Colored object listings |
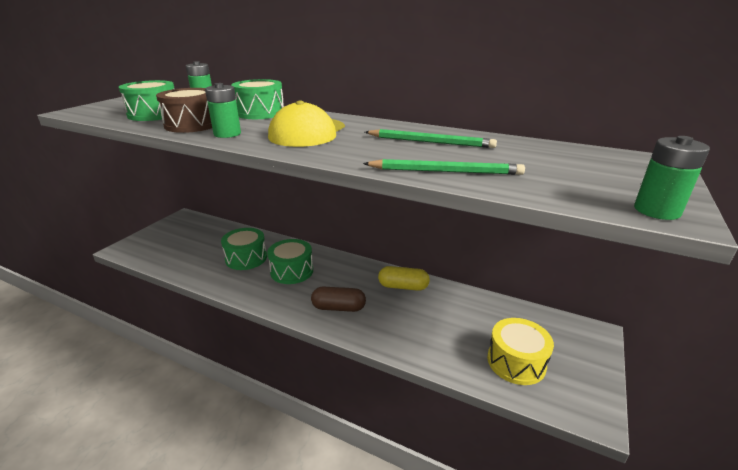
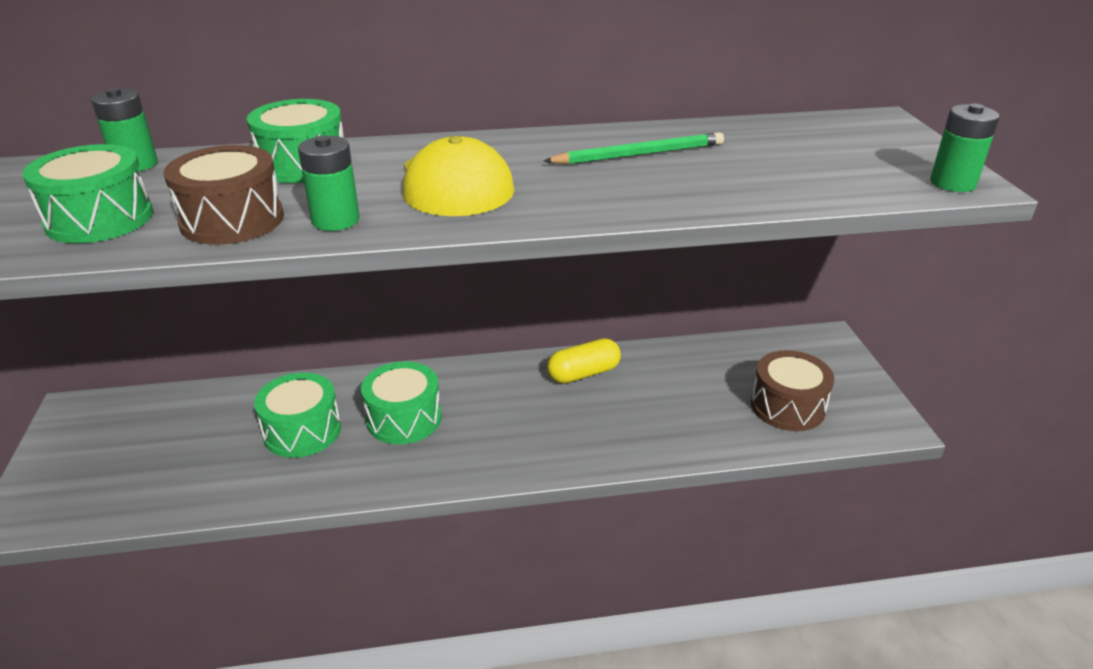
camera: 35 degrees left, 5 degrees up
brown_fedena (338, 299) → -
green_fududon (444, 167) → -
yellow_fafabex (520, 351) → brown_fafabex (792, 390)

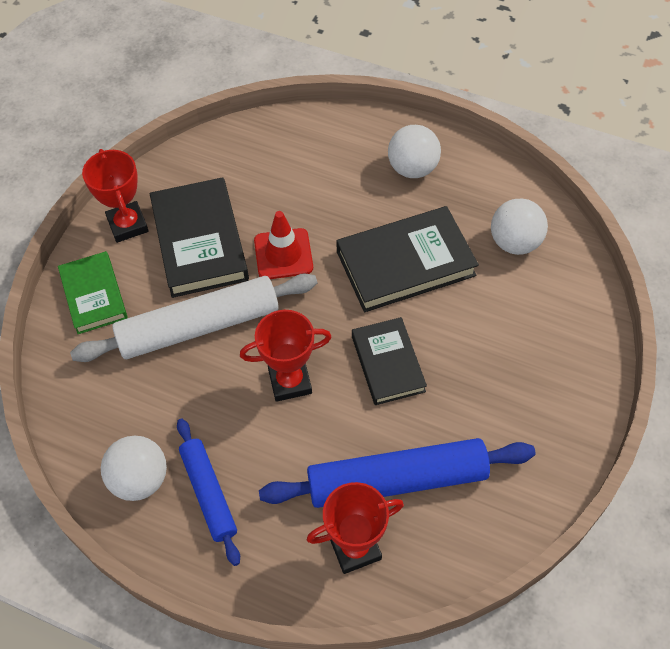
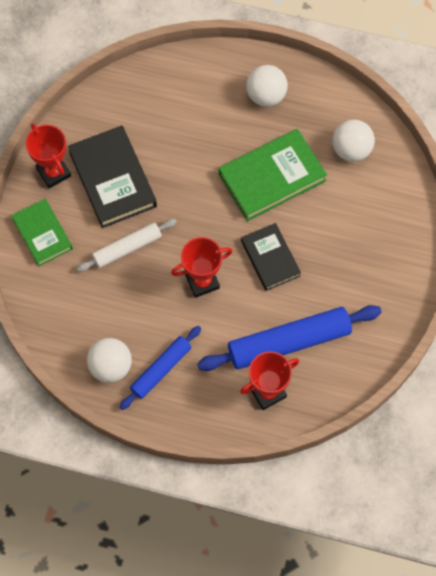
camera: 10 degrees left, 10 degrees up
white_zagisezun (193, 317) → white_zagisezun (126, 245), x0.60
blue_zagisezun (208, 492) → blue_zagisezun (160, 368), 75 degrees clockwise
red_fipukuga (283, 245) → -
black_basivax (407, 259) → green_basivax (273, 175)

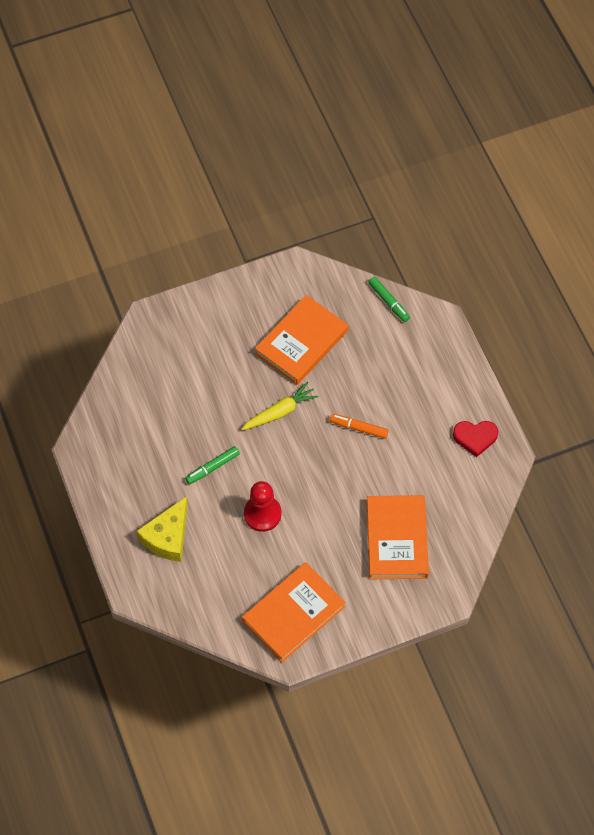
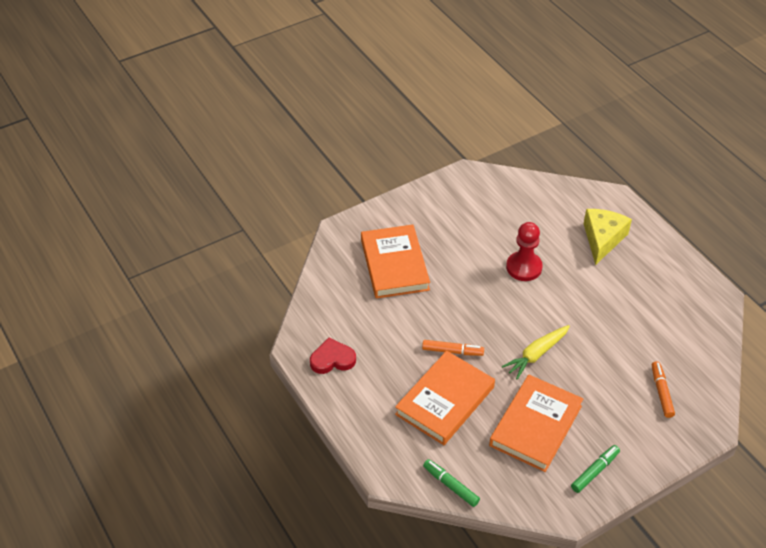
camera: 170 degrees right, 15 degrees down
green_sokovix (212, 465) → green_sokovix (595, 469), move
orange_basivax (294, 612) → orange_basivax (445, 398), move
- → orange_sokovix (663, 389)

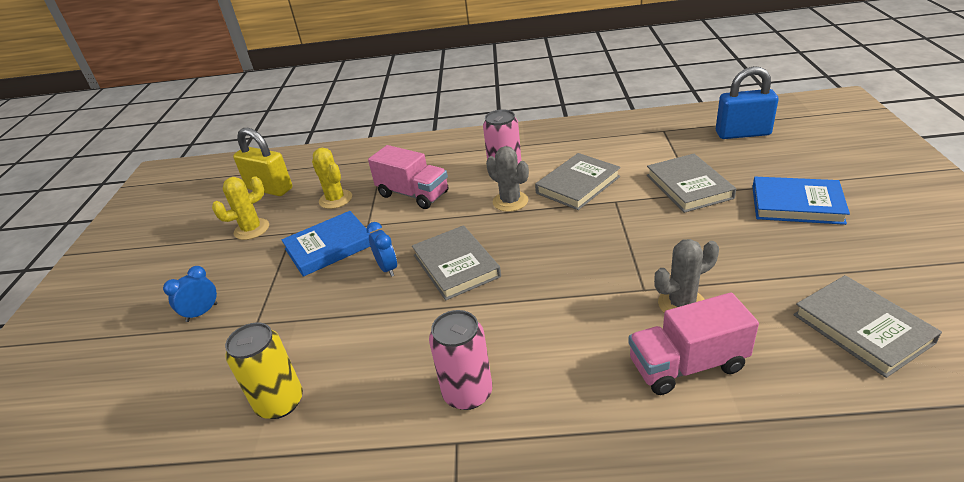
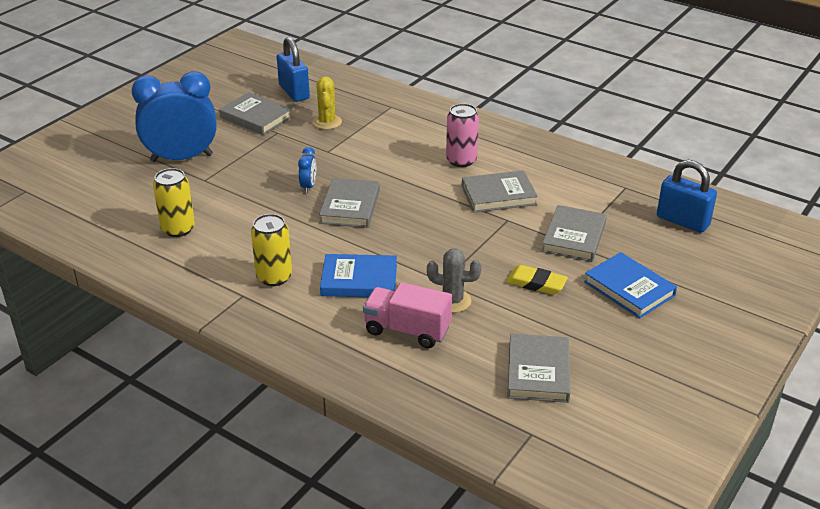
camera: 30 degrees right, 0 degrees up
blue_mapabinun (190, 294) → blue_mapabinun (174, 116), x2.43
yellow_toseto (240, 208) → grey_basivax (255, 113)
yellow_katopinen (262, 162) → blue_katopinen (293, 69)
blue_basivax (326, 244) → blue_basivax (358, 275), move
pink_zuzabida (408, 177) → -
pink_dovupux (460, 360) → yellow_dovupux (271, 250)
grey_toseto (507, 179) → -
- → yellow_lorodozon (537, 280)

DESCRIPTION OF THE TASK | Please copy only the lines from the one that contains "brown_fedena (338, 299)" through the last line of the records, exactly, and keep every picture out of the copy.

RESULT BELOW |
brown_fedena (338, 299) → -
green_fududon (444, 167) → -
yellow_fafabex (520, 351) → brown_fafabex (792, 390)

camera: 10 degrees left, 10 degrees up
white_zagisezun (193, 317) → white_zagisezun (126, 245), x0.60
blue_zagisezun (208, 492) → blue_zagisezun (160, 368), 75 degrees clockwise
red_fipukuga (283, 245) → -
black_basivax (407, 259) → green_basivax (273, 175)

camera: 170 degrees right, 15 degrees down
green_sokovix (212, 465) → green_sokovix (595, 469), move
orange_basivax (294, 612) → orange_basivax (445, 398), move
- → orange_sokovix (663, 389)

camera: 30 degrees right, 0 degrees up
blue_mapabinun (190, 294) → blue_mapabinun (174, 116), x2.43
yellow_toseto (240, 208) → grey_basivax (255, 113)
yellow_katopinen (262, 162) → blue_katopinen (293, 69)
blue_basivax (326, 244) → blue_basivax (358, 275), move
pink_zuzabida (408, 177) → -
pink_dovupux (460, 360) → yellow_dovupux (271, 250)
grey_toseto (507, 179) → -
- → yellow_lorodozon (537, 280)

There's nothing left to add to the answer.